*** Opening of LISTED RECORDS ***
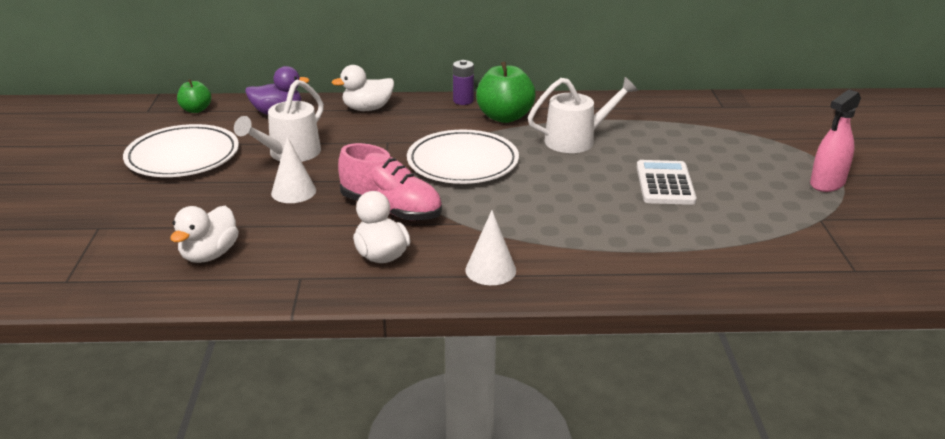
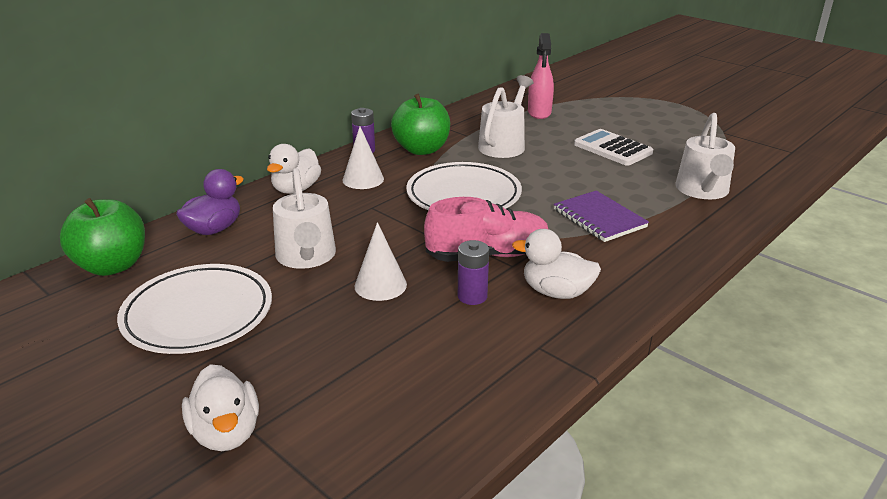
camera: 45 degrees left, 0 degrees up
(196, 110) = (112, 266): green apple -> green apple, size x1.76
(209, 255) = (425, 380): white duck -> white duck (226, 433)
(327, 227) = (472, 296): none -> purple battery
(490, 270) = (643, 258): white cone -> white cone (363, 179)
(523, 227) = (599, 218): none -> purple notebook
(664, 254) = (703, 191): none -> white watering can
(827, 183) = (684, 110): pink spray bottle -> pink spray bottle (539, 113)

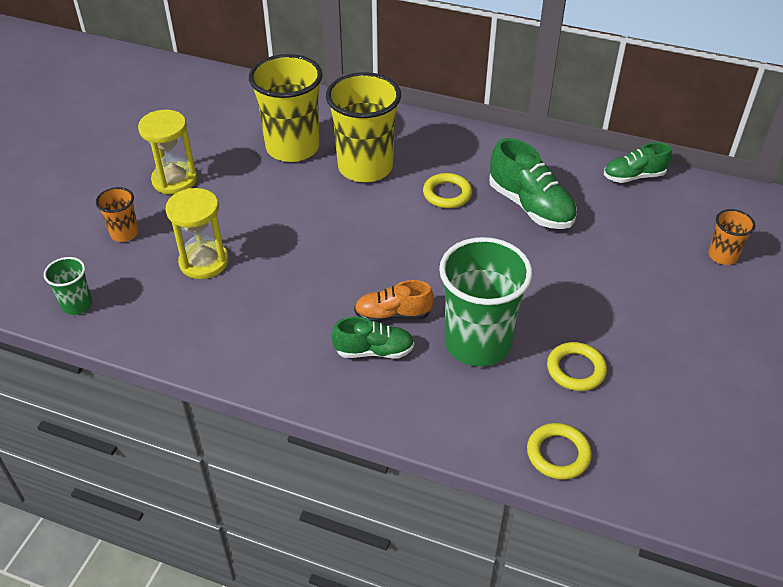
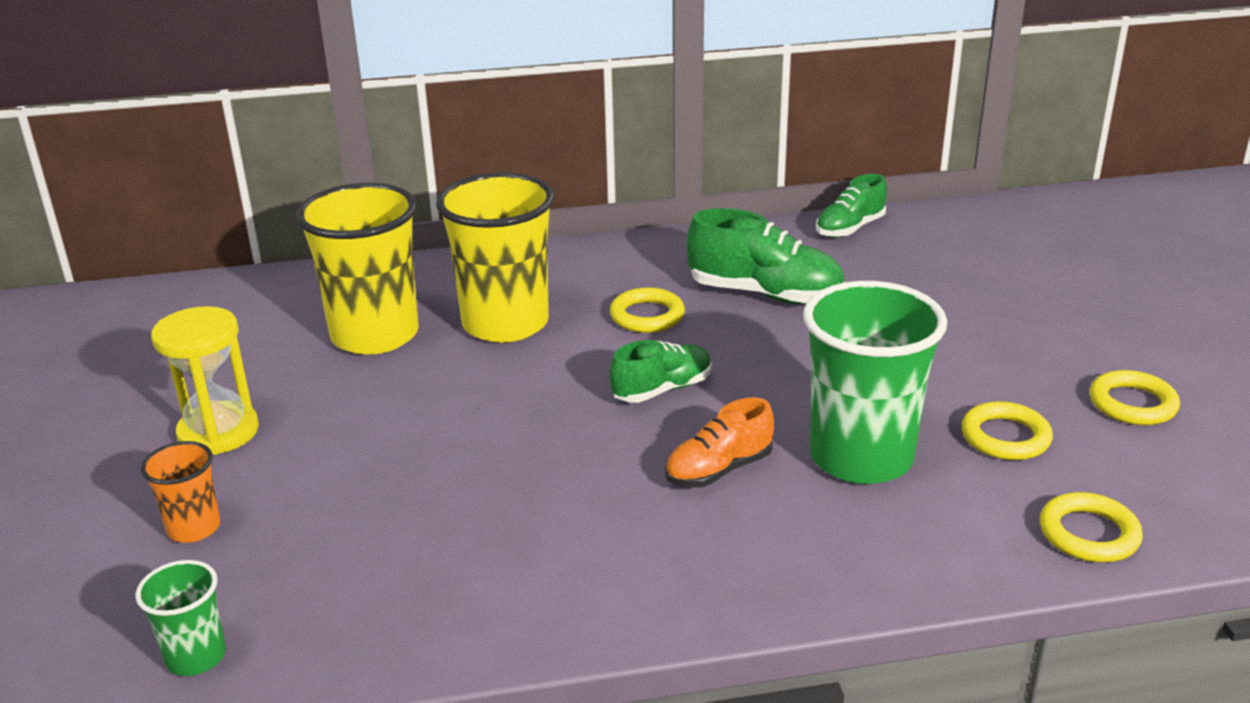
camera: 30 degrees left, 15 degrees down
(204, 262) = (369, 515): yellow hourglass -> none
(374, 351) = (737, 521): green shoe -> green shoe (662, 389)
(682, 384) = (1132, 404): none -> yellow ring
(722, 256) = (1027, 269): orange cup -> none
*** Close of LISTED RECORDS ***
WHAT YOU HAVE TO DO:
Please repeat every record exactly as it stands, leaving out any pictures.

EXERCISE RESPONSE:
camera: 45 degrees left, 0 degrees up
(196, 110) = (112, 266): green apple -> green apple, size x1.76
(209, 255) = (425, 380): white duck -> white duck (226, 433)
(327, 227) = (472, 296): none -> purple battery
(490, 270) = (643, 258): white cone -> white cone (363, 179)
(523, 227) = (599, 218): none -> purple notebook
(664, 254) = (703, 191): none -> white watering can
(827, 183) = (684, 110): pink spray bottle -> pink spray bottle (539, 113)

camera: 30 degrees left, 15 degrees down
(204, 262) = (369, 515): yellow hourglass -> none
(374, 351) = (737, 521): green shoe -> green shoe (662, 389)
(682, 384) = (1132, 404): none -> yellow ring
(722, 256) = (1027, 269): orange cup -> none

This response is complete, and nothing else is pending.